**Exercise aim**
Going through the entries below, copy out each line that contains "gift".

[Records excerpted from a collection]
======

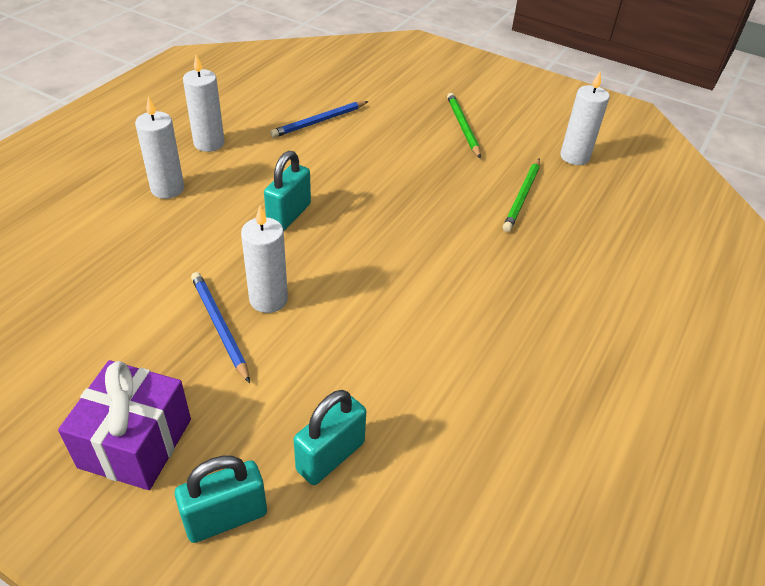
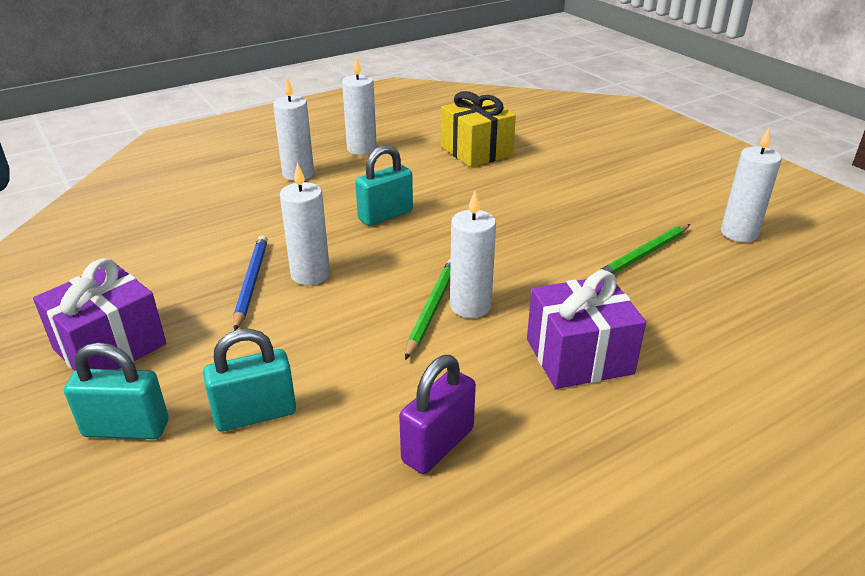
camera: 30 degrees right, 10 degrees down
(319, 121) = (476, 151): blue pencil -> yellow gift
(427, 287) = (470, 306): none -> white candle
(462, 127) = (623, 182): green pencil -> green pencil (431, 308)
(492, 424) = (438, 445): none -> purple padlock
(537, 307) = (579, 356): none -> purple gift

======

**Task answer**
(319, 121) = (476, 151): blue pencil -> yellow gift
(537, 307) = (579, 356): none -> purple gift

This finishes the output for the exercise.